TASK ITEM: Nothing but the lines from the top of the following entries through the line with "gray line: (199, 178)" should be printed, exactly as they are.

========================================

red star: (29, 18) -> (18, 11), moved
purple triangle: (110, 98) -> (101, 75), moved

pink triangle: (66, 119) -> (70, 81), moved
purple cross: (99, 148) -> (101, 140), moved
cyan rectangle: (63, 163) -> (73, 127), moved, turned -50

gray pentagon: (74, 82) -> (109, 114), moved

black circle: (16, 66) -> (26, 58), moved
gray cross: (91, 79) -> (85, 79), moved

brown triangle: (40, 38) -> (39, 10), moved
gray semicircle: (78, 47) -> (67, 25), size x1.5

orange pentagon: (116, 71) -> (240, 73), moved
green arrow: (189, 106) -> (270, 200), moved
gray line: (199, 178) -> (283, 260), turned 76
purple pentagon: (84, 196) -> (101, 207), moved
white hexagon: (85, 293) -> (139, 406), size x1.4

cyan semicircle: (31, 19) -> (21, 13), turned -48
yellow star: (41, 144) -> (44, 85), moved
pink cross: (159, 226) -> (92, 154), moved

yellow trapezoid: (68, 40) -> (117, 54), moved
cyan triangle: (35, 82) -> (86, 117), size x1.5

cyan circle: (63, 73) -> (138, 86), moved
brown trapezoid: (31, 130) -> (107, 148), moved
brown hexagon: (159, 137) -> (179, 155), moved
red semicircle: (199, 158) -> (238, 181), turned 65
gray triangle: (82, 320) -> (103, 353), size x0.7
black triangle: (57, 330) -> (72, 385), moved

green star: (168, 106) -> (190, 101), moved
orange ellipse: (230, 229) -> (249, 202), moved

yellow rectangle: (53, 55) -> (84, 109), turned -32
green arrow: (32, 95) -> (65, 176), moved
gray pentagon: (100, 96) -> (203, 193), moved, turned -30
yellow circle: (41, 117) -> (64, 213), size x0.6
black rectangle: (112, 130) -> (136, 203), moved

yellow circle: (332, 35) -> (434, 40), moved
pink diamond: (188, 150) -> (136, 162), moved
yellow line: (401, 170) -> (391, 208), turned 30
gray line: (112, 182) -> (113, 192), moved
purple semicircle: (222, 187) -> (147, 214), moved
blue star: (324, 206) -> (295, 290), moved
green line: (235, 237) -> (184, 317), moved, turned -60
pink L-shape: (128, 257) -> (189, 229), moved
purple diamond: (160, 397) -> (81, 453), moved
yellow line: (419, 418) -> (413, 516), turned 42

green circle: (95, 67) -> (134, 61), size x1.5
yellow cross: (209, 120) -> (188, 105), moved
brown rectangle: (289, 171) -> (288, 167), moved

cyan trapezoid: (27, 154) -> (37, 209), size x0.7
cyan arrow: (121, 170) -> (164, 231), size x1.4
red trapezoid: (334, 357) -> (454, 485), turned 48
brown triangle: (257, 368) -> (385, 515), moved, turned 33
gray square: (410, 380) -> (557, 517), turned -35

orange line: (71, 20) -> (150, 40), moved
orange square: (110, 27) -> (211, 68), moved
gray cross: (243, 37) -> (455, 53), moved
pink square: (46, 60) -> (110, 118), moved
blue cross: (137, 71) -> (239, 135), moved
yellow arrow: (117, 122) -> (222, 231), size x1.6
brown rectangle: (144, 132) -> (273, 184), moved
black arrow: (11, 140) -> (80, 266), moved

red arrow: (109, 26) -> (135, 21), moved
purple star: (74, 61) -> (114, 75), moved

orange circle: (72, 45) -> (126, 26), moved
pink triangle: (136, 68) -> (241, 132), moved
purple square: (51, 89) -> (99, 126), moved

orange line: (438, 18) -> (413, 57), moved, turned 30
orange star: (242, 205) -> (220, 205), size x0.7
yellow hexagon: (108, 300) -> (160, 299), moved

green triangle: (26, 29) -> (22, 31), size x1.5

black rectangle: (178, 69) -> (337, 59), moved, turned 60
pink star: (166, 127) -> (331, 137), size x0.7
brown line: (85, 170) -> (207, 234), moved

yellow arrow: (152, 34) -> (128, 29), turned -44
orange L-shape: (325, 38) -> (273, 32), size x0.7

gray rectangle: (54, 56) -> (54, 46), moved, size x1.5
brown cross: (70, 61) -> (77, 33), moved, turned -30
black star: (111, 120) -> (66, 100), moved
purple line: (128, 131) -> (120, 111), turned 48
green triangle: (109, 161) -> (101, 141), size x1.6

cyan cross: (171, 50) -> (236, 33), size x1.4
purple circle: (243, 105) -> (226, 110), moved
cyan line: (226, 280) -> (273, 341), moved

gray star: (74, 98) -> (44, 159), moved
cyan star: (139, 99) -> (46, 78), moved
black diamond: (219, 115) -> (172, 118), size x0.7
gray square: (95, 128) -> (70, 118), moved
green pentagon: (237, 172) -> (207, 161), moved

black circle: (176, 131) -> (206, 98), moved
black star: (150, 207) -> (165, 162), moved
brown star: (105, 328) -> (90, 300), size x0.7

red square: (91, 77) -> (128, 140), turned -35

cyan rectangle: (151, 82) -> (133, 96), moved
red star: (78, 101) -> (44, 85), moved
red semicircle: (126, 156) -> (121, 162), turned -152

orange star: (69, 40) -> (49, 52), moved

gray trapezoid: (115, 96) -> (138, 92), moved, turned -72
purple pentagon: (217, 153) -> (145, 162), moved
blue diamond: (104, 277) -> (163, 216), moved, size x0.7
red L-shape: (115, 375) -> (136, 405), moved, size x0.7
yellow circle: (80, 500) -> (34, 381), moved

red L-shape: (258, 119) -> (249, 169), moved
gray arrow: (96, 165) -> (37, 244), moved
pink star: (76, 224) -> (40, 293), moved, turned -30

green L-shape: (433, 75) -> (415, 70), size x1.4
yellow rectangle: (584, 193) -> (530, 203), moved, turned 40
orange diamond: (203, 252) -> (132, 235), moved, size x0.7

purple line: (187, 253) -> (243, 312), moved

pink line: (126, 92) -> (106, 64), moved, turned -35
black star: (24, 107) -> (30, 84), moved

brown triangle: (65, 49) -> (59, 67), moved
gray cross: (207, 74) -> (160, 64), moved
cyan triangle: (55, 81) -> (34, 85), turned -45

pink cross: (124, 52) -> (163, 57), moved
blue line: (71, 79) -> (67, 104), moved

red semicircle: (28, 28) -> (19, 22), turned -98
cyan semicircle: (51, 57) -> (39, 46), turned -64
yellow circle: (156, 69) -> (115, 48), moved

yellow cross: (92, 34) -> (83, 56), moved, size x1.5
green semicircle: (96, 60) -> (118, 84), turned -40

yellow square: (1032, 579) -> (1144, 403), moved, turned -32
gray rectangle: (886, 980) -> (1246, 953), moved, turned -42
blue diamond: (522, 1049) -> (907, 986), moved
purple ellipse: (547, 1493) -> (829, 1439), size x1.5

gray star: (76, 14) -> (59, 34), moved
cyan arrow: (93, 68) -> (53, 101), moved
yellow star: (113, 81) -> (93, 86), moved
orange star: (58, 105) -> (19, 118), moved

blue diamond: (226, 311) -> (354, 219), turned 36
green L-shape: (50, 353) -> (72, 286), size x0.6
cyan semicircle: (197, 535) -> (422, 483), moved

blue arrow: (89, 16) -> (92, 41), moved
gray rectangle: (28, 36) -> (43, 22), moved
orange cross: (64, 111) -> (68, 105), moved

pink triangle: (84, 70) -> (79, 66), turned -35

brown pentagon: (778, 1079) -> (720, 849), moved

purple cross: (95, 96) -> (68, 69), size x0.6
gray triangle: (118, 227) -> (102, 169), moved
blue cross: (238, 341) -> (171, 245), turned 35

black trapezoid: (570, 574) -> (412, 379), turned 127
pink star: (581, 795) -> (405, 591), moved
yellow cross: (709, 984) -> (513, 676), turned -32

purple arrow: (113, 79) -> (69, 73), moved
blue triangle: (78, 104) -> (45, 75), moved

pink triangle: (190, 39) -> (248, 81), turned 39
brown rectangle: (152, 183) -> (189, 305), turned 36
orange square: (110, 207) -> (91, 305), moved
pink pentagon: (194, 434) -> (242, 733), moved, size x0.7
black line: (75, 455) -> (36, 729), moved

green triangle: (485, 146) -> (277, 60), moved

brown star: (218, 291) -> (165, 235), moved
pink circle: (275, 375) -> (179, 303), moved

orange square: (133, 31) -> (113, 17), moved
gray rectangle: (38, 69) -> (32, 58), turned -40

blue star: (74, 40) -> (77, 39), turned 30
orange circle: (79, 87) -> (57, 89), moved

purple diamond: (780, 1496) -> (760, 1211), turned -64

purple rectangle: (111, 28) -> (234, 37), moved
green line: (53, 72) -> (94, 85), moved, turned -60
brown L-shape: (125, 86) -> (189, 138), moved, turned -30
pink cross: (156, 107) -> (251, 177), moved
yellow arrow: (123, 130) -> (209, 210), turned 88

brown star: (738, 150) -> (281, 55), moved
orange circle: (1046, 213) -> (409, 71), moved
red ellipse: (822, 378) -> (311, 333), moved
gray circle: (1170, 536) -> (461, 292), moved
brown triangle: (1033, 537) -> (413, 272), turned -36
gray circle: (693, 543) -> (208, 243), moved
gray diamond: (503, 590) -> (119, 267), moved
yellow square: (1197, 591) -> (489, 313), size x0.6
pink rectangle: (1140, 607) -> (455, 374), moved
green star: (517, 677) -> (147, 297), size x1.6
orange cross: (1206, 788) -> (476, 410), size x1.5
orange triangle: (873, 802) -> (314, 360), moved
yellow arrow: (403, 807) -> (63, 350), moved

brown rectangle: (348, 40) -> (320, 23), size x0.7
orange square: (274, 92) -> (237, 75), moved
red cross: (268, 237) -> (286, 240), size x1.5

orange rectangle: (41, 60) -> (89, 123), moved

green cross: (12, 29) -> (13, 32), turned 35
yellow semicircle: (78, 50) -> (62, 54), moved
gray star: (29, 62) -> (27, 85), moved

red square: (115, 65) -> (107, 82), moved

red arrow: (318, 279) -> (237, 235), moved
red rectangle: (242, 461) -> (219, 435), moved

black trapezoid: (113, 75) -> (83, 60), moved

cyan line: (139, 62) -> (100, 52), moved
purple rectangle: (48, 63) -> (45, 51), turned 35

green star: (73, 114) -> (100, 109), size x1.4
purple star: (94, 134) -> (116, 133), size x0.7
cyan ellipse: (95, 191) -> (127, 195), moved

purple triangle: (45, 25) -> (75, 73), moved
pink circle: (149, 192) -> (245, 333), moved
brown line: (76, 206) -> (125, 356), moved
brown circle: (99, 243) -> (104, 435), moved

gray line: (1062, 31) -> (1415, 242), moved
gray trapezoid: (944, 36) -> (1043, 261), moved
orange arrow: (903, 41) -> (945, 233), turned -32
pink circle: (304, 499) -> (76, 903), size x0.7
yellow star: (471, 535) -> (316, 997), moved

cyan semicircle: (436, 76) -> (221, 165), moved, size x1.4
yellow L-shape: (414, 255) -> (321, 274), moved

========================================

REPLY TO THE EXERCISE:
red star: (29, 18) -> (18, 11), moved
purple triangle: (110, 98) -> (101, 75), moved

pink triangle: (66, 119) -> (70, 81), moved
purple cross: (99, 148) -> (101, 140), moved
cyan rectangle: (63, 163) -> (73, 127), moved, turned -50

gray pentagon: (74, 82) -> (109, 114), moved

black circle: (16, 66) -> (26, 58), moved
gray cross: (91, 79) -> (85, 79), moved

brown triangle: (40, 38) -> (39, 10), moved
gray semicircle: (78, 47) -> (67, 25), size x1.5

orange pentagon: (116, 71) -> (240, 73), moved
green arrow: (189, 106) -> (270, 200), moved
gray line: (199, 178) -> (283, 260), turned 76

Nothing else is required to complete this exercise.